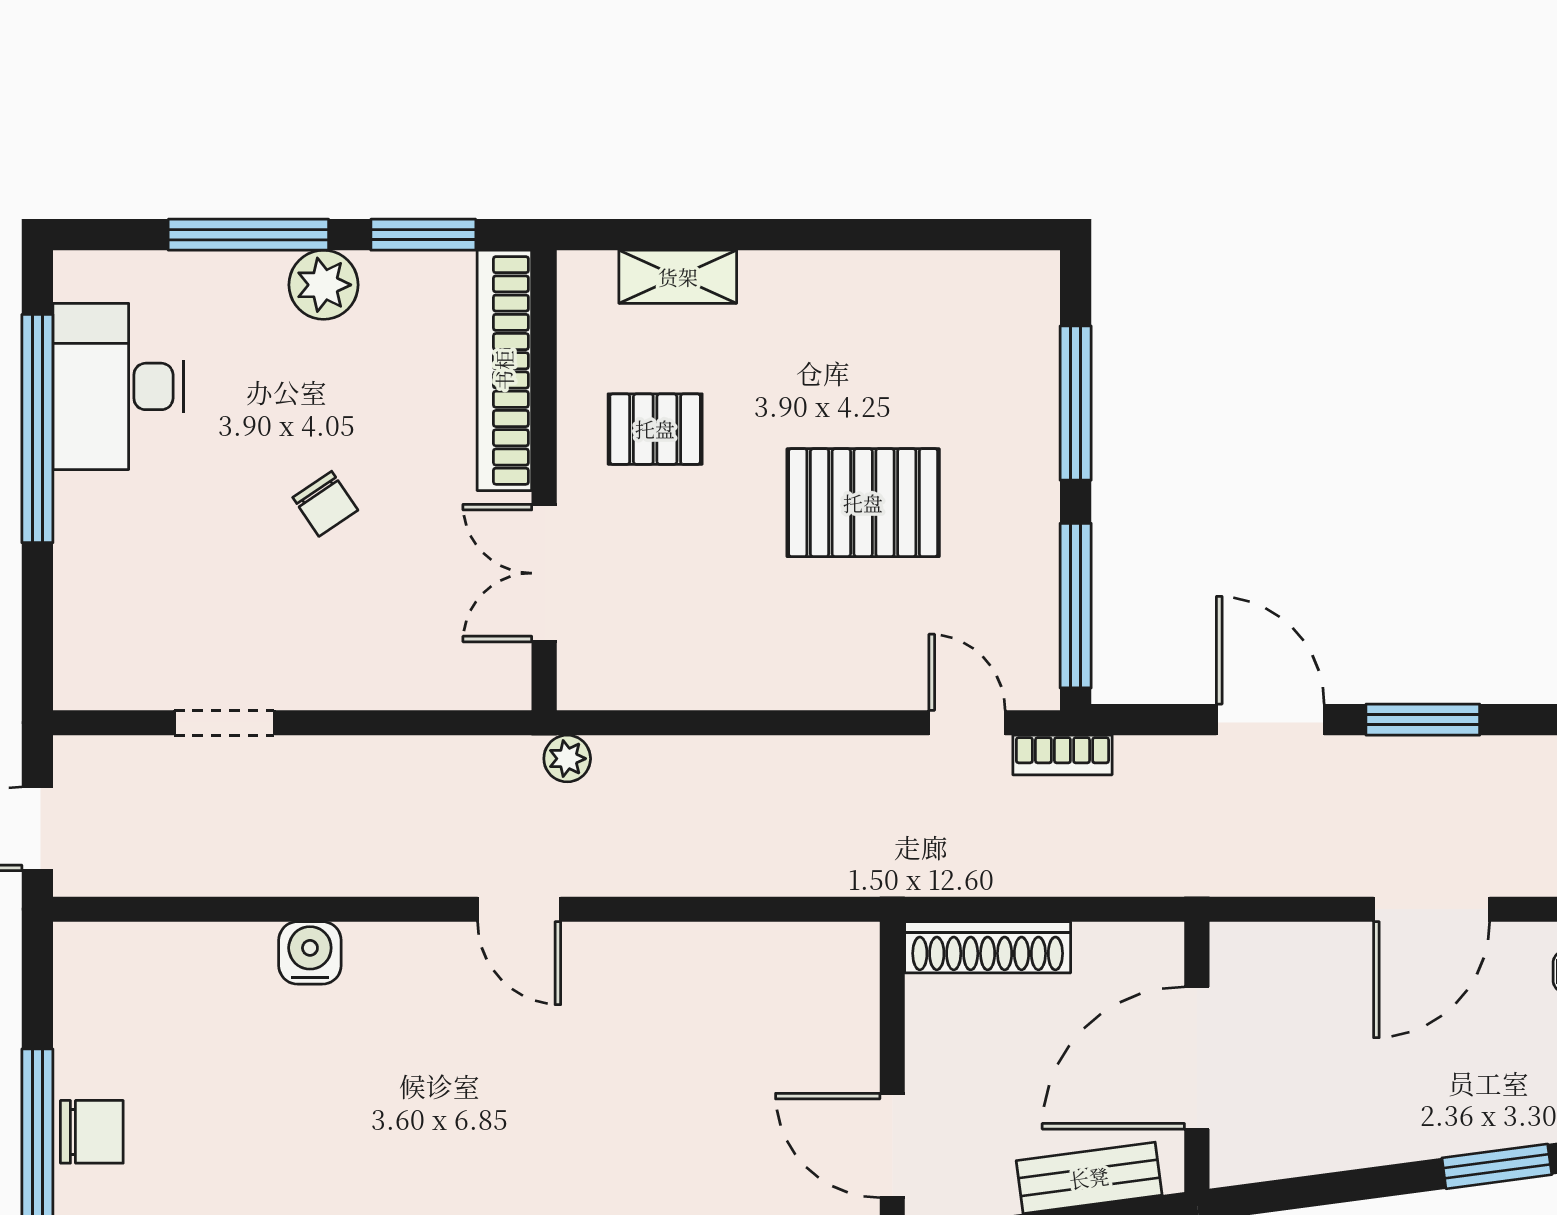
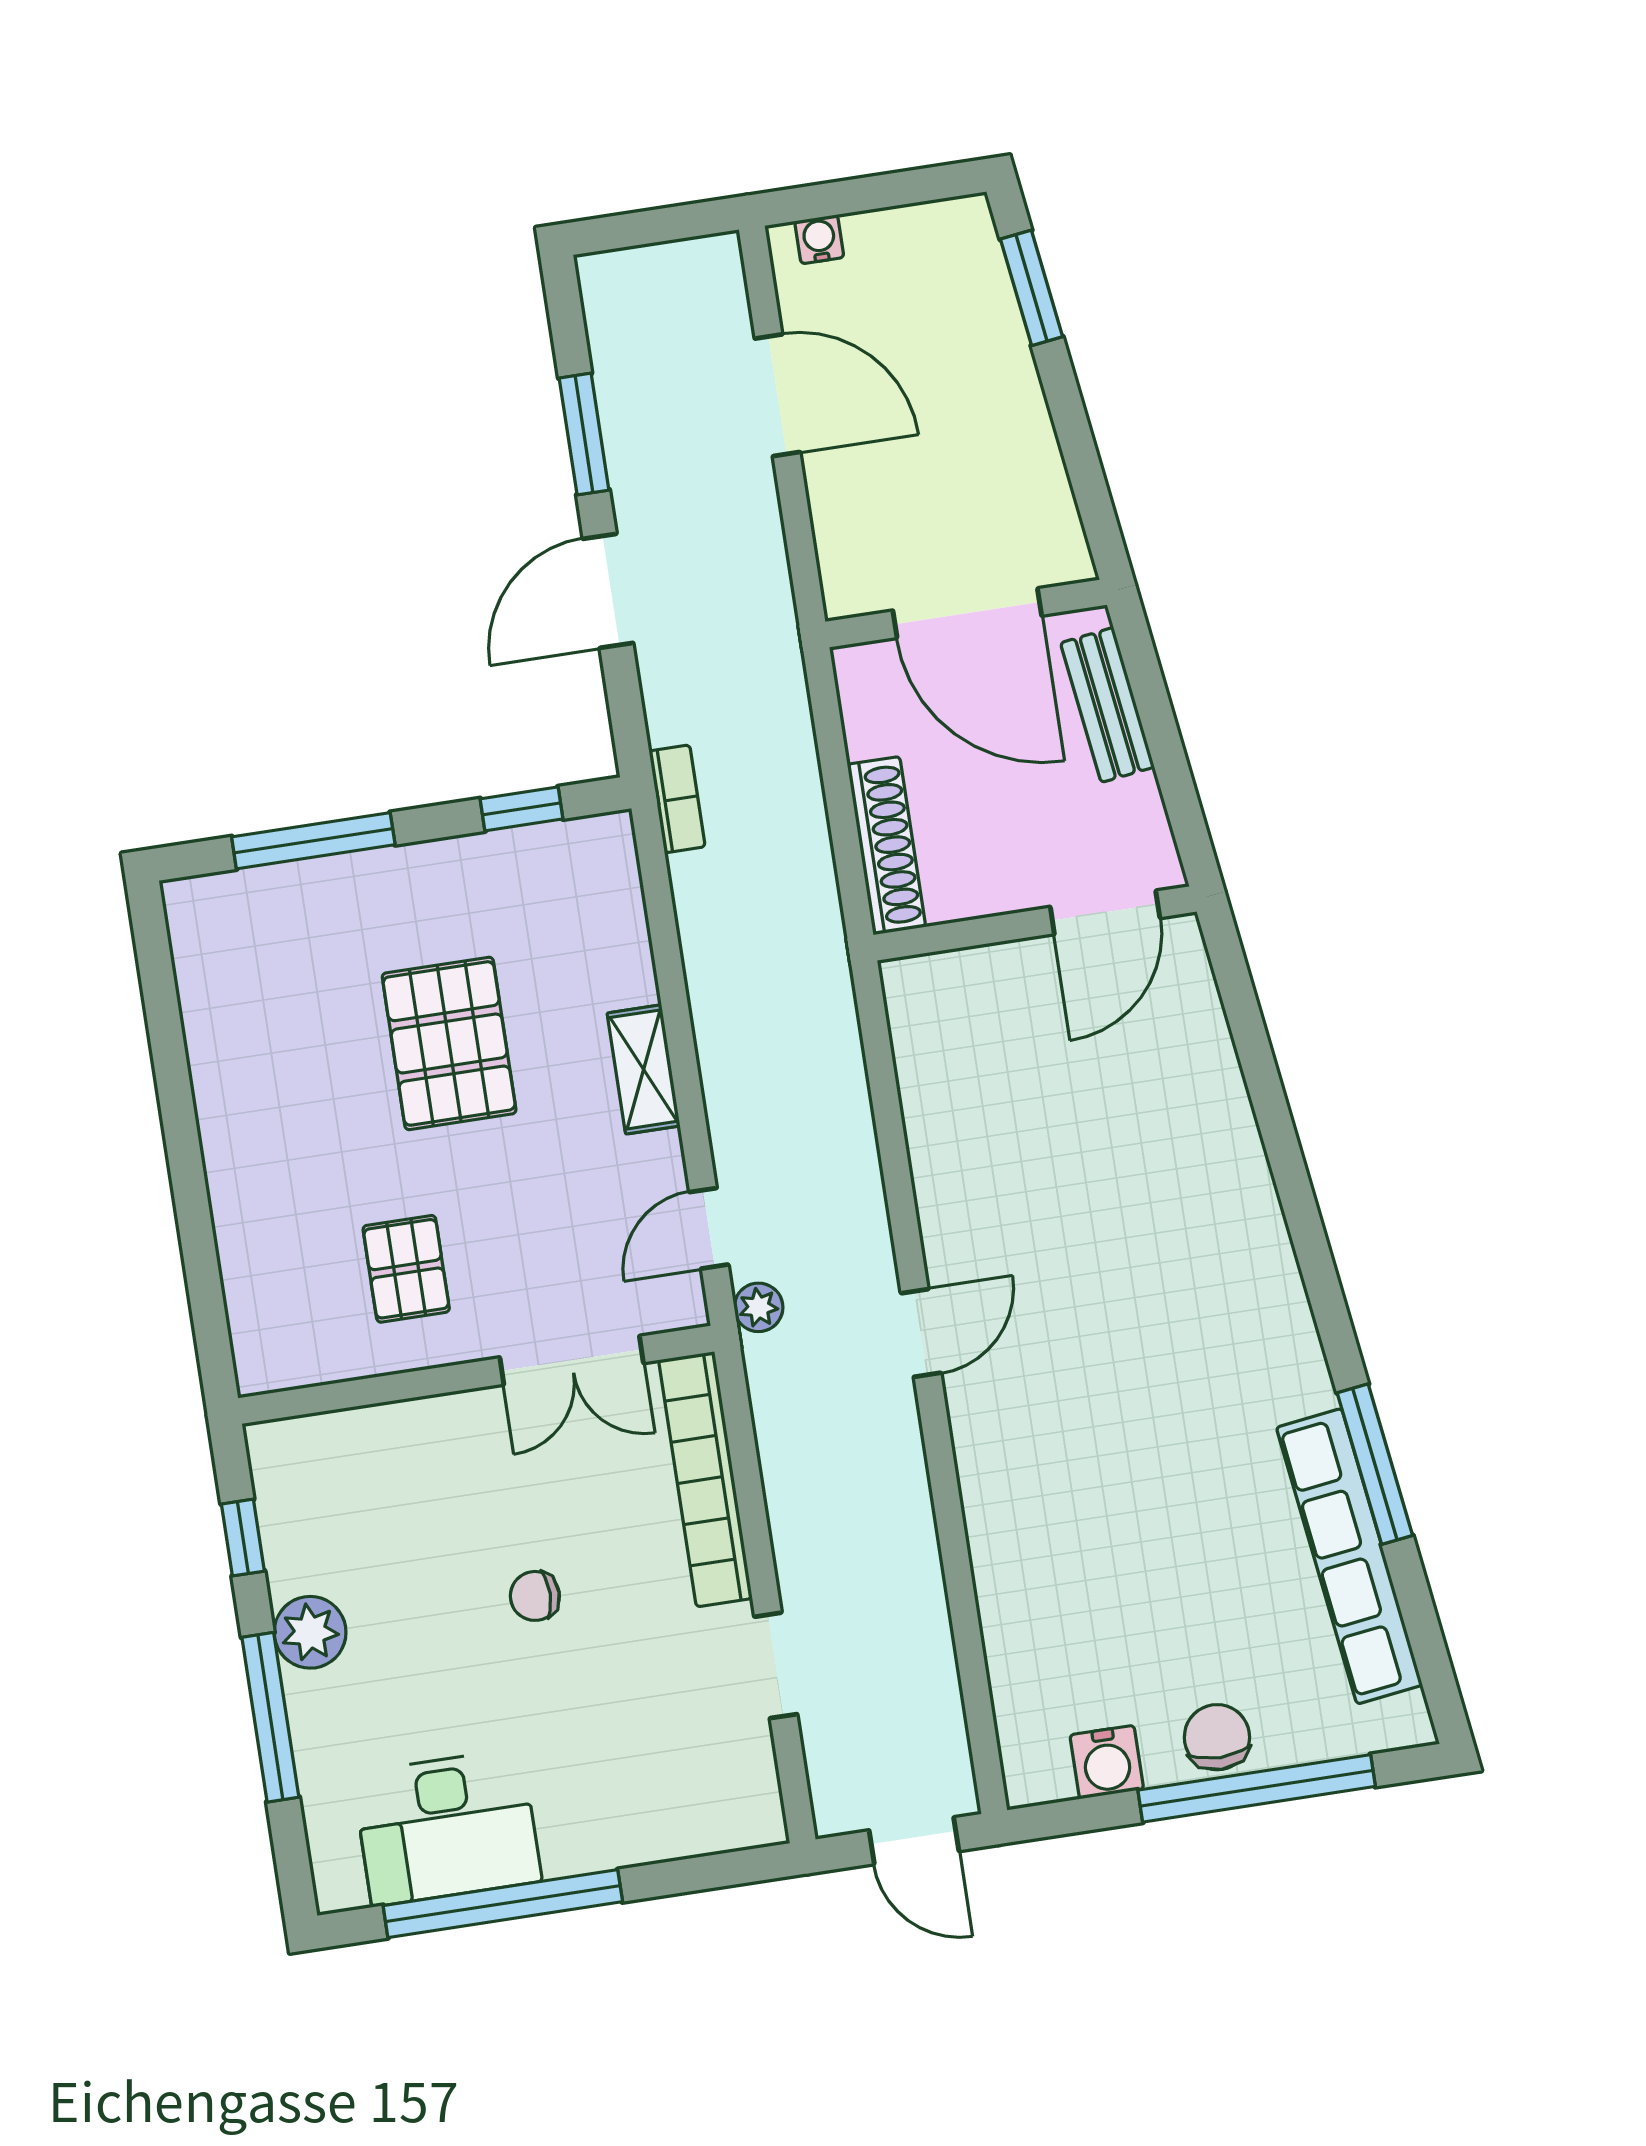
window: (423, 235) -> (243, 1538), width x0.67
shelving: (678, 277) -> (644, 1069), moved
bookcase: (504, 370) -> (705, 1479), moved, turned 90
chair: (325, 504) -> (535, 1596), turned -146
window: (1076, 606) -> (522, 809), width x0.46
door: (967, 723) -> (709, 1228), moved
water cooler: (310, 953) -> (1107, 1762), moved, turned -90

::::::::

WHAT IS REQUIRED —
Once the line with "chair: (325, 504) -> (535, 1596), turned -146" has been found in the records above, retype it and every line after it exactly, and include nothing else.

ANSWER —
chair: (325, 504) -> (535, 1596), turned -146
window: (1076, 606) -> (522, 809), width x0.46
door: (967, 723) -> (709, 1228), moved
water cooler: (310, 953) -> (1107, 1762), moved, turned -90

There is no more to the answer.